--- Input material ---

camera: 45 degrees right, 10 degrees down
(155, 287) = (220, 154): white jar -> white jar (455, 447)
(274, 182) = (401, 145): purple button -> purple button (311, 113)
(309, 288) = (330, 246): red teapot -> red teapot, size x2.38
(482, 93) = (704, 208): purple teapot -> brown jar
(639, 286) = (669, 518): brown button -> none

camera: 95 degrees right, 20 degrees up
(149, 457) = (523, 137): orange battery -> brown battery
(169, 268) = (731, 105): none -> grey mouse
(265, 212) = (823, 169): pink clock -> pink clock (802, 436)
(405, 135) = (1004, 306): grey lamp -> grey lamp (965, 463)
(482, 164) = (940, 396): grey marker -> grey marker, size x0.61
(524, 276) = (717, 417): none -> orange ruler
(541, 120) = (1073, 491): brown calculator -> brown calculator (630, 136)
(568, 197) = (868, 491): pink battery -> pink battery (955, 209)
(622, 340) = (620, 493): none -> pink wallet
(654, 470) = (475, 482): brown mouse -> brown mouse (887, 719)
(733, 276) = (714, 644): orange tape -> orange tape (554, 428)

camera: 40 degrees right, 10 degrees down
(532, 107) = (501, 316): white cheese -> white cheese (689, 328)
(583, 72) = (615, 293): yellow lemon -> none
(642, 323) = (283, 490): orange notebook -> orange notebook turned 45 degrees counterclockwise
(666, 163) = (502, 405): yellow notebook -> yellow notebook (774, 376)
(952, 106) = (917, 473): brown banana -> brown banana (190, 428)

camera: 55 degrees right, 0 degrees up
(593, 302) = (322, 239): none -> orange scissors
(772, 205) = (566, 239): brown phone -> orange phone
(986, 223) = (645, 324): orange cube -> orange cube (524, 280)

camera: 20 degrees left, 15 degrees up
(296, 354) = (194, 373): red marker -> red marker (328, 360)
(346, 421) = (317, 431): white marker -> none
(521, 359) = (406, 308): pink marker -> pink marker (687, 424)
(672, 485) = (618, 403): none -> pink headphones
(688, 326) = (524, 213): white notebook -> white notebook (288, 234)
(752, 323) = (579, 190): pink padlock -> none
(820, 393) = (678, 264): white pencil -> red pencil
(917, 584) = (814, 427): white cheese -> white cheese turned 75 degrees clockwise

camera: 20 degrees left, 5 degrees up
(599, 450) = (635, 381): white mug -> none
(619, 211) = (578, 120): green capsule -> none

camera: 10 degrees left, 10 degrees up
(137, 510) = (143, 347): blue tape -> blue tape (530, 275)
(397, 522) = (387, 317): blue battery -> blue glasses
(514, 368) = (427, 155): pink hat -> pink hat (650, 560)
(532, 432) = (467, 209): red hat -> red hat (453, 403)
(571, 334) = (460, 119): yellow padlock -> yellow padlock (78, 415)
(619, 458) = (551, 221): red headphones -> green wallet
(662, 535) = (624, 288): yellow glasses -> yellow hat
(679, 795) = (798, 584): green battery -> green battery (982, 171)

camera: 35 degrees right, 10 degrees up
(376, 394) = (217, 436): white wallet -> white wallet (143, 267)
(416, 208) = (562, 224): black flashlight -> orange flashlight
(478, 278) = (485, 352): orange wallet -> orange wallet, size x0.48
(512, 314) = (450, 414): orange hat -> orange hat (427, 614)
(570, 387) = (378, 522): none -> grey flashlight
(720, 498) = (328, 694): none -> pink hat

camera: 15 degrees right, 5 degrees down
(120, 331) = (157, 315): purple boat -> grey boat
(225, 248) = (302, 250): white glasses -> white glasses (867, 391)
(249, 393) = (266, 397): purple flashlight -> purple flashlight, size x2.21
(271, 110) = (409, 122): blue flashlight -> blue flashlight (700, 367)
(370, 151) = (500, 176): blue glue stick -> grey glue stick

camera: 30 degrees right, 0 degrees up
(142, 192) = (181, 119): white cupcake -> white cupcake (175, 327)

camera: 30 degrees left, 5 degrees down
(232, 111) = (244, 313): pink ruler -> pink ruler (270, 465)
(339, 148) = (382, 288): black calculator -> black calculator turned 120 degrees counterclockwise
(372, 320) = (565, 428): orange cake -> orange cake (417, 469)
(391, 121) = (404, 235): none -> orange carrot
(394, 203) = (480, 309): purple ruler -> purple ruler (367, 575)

--- Task requirements ---
Return a word-for-word copy of the lines above from the one holding "(619, 458) = (551, 221): red" through the one holding "(120, 331) = (157, 315): purple", with both of them included and nothing besides.

--- Response to the task ---
(619, 458) = (551, 221): red headphones -> green wallet
(662, 535) = (624, 288): yellow glasses -> yellow hat
(679, 795) = (798, 584): green battery -> green battery (982, 171)

camera: 35 degrees right, 10 degrees up
(376, 394) = (217, 436): white wallet -> white wallet (143, 267)
(416, 208) = (562, 224): black flashlight -> orange flashlight
(478, 278) = (485, 352): orange wallet -> orange wallet, size x0.48
(512, 314) = (450, 414): orange hat -> orange hat (427, 614)
(570, 387) = (378, 522): none -> grey flashlight
(720, 498) = (328, 694): none -> pink hat

camera: 15 degrees right, 5 degrees down
(120, 331) = (157, 315): purple boat -> grey boat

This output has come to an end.